Exercise objective | Your output should be the line with "(198, 376) = (247, 345): white" followed by every remaining line of the entries, reproduced exactly.

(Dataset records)

****************

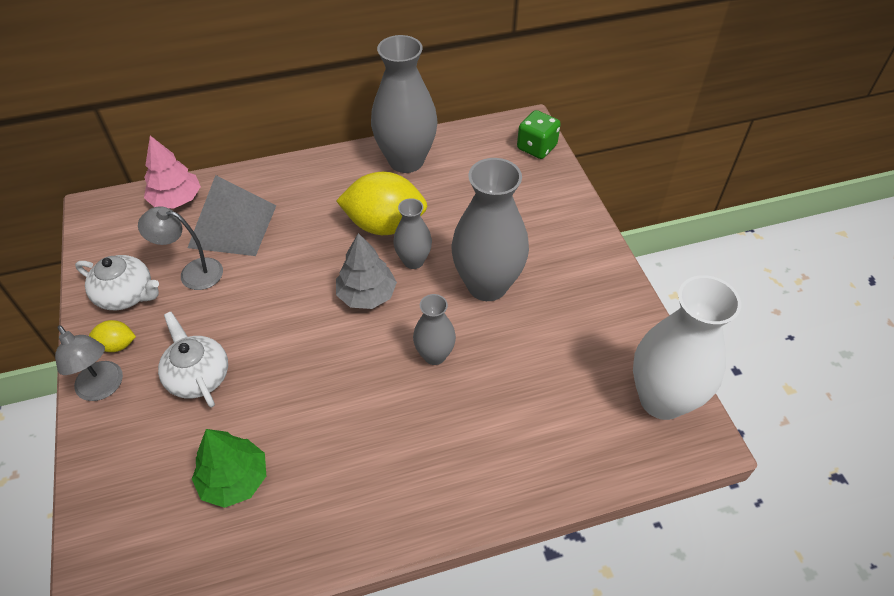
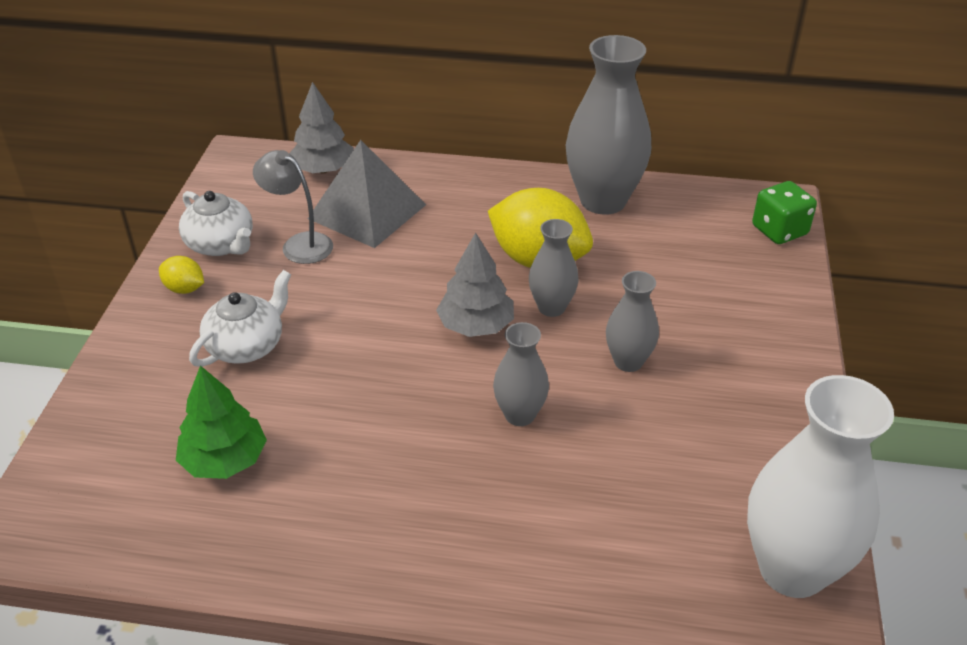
camera: 25 degrees right, 10 degrees down
(103, 388) = (148, 324): grey lamp -> none
(176, 200) = (323, 169): pink tree -> grey tree
(198, 376) = (247, 345): white teapot -> white teapot turned 45 degrees clockwise
(487, 285) = (628, 361): grey vase -> grey vase, size x0.53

****************

Task response |
(198, 376) = (247, 345): white teapot -> white teapot turned 45 degrees clockwise
(487, 285) = (628, 361): grey vase -> grey vase, size x0.53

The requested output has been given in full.